(Beginning of DATA EXCERPTS)

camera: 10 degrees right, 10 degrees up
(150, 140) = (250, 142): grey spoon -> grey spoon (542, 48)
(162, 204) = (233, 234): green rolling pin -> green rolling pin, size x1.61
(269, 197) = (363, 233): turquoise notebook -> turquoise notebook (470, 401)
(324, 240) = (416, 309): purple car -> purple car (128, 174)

(End of DATA EXCERPTS)
(Beginning of DATA EXCERPTS)

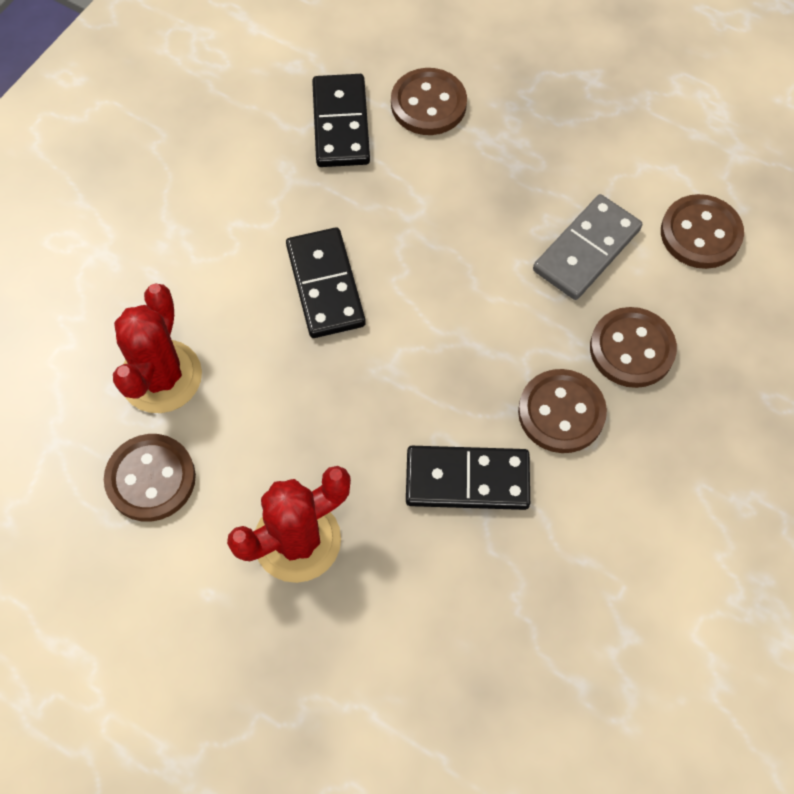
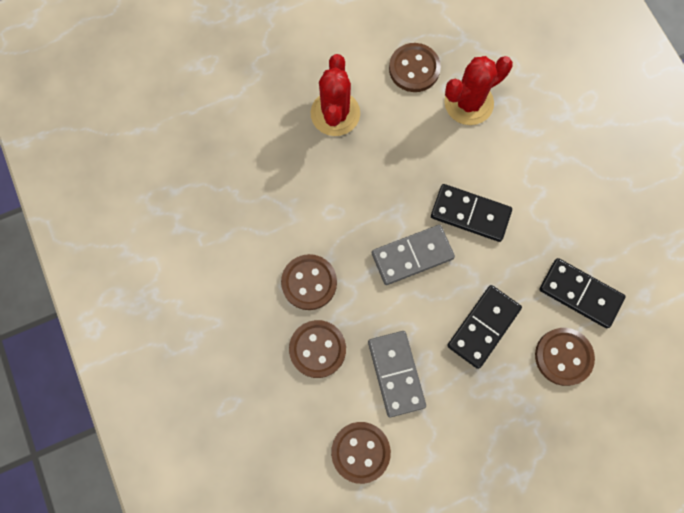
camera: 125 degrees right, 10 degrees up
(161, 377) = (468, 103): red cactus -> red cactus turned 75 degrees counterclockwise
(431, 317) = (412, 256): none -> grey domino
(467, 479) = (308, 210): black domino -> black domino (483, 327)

(End of DATA EXCERPTS)

**TASK DESCRIPTION**
Answer with the count alone: how many lines in the data above have "camera" in them?

**TASK RESULT**
2